— RECORDED INFORMATION —
—————
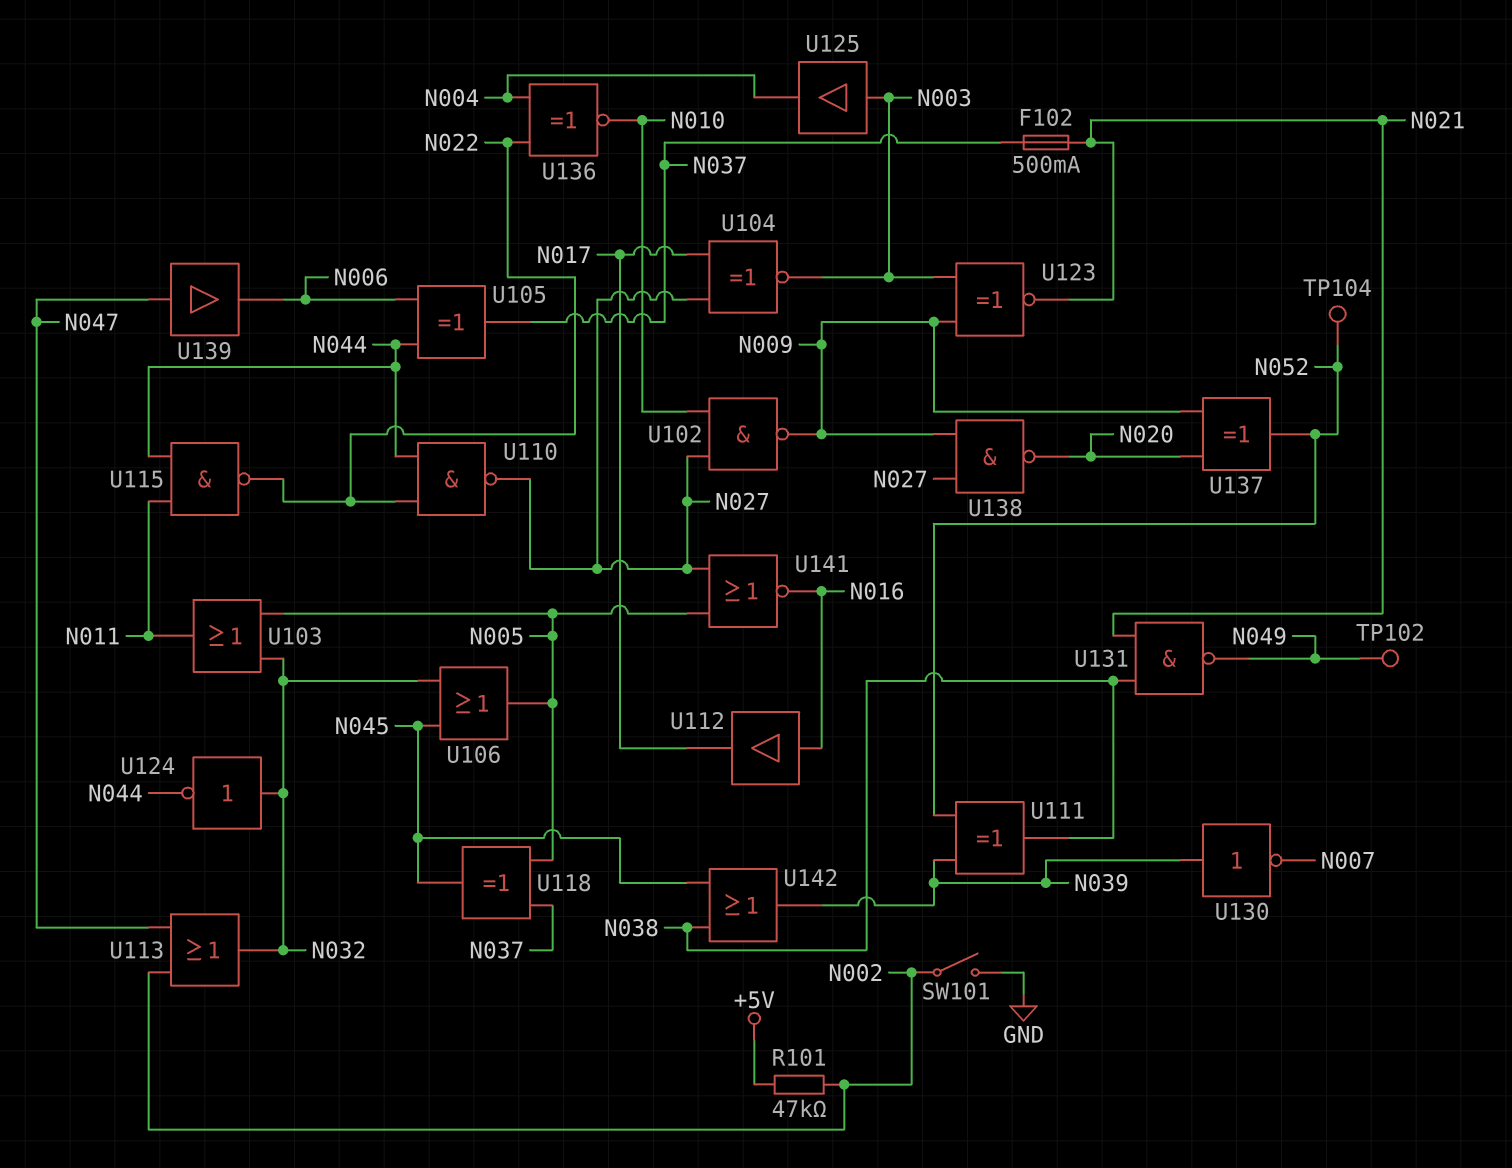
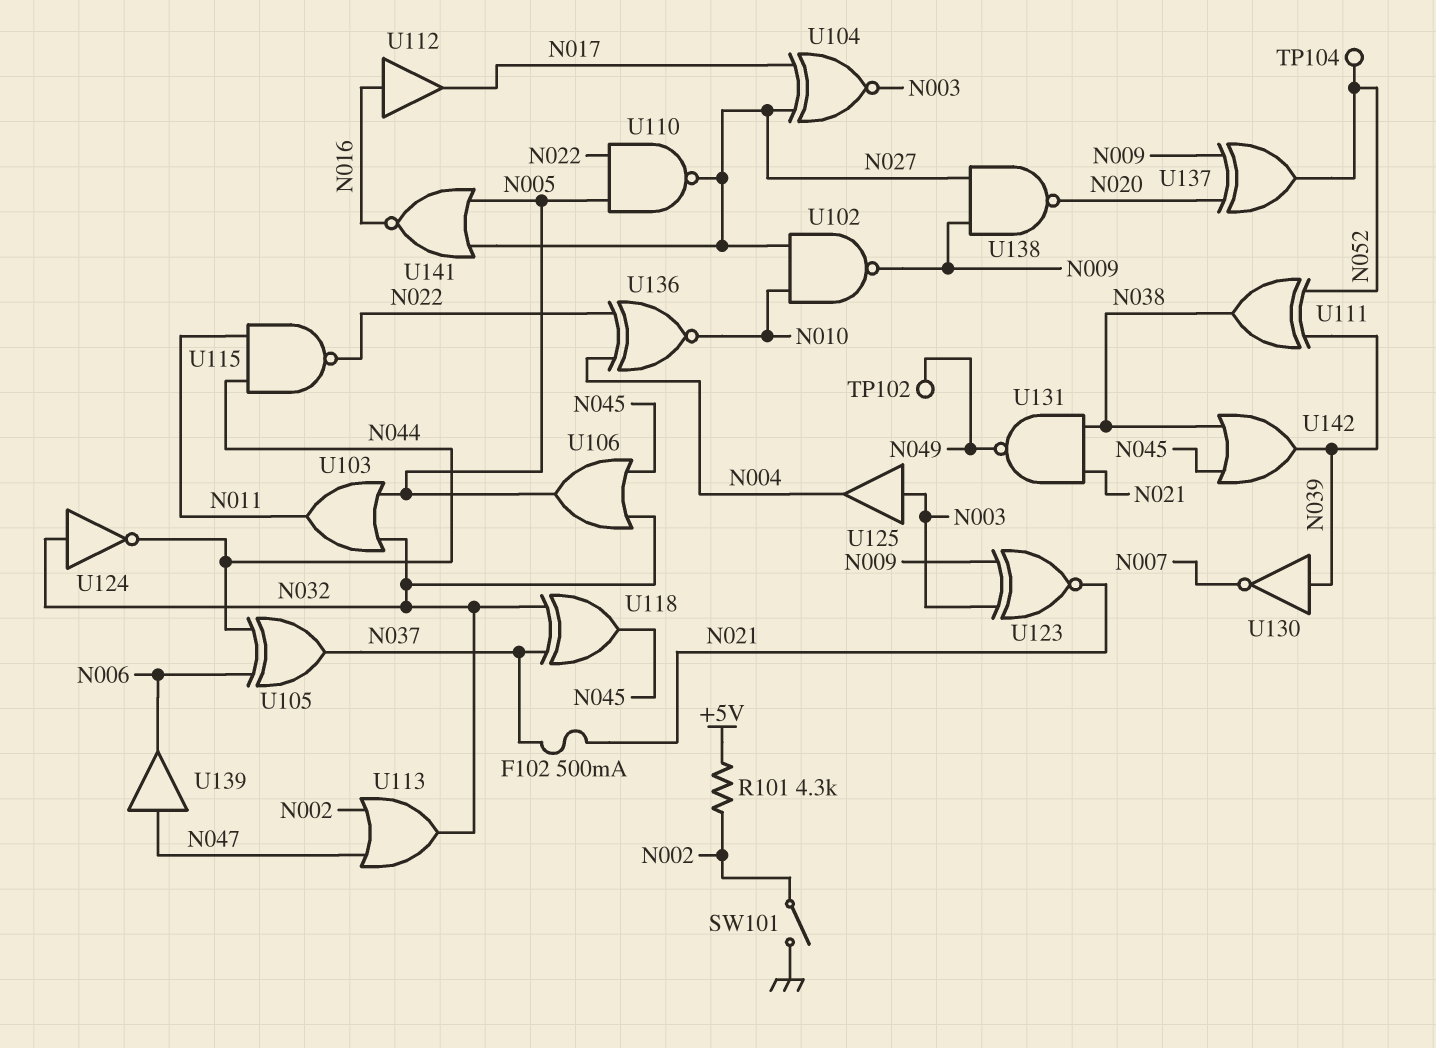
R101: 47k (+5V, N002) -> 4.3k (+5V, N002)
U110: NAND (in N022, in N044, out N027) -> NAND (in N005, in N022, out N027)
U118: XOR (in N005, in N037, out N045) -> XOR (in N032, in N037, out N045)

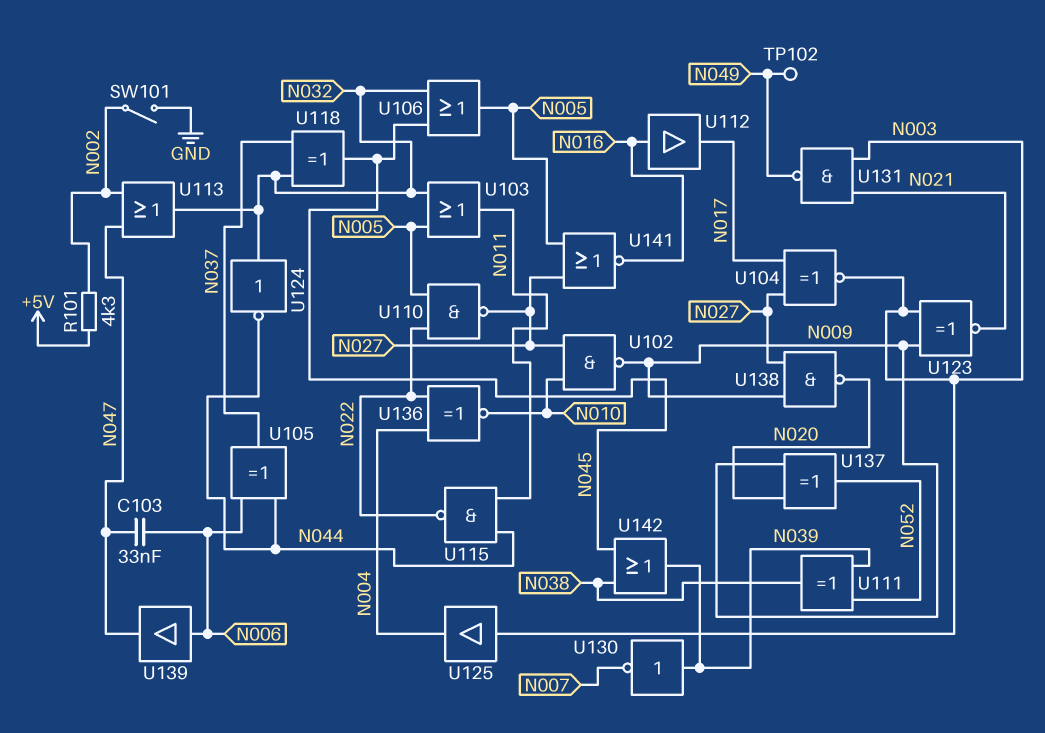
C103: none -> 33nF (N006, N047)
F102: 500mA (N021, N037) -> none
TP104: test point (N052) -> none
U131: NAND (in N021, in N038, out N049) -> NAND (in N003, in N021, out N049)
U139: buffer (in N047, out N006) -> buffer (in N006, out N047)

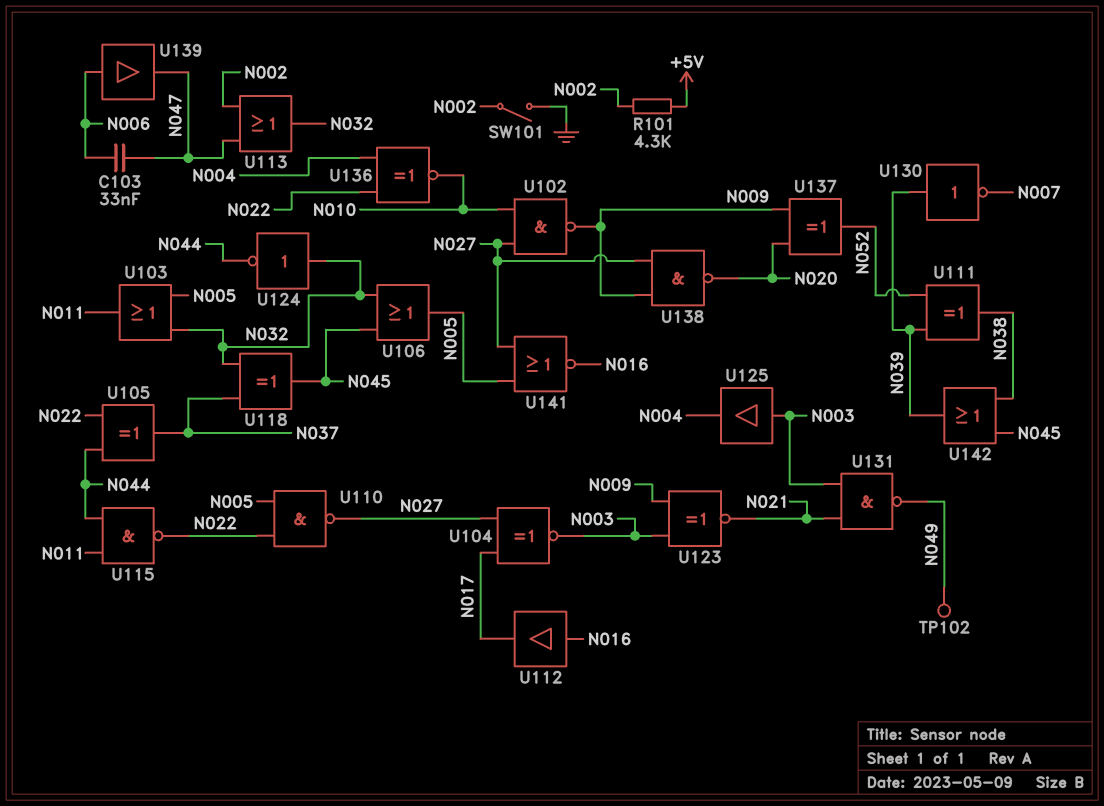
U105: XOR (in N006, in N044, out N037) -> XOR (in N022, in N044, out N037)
—————
— TRY IT —
Take the lines from the one holding "U131: NAND (in" through the last line of the data above and copy them exactly, both ends included, omitting all pictures.

— RESPONSE TO THE EXERCISE —
U131: NAND (in N021, in N038, out N049) -> NAND (in N003, in N021, out N049)
U139: buffer (in N047, out N006) -> buffer (in N006, out N047)

U105: XOR (in N006, in N044, out N037) -> XOR (in N022, in N044, out N037)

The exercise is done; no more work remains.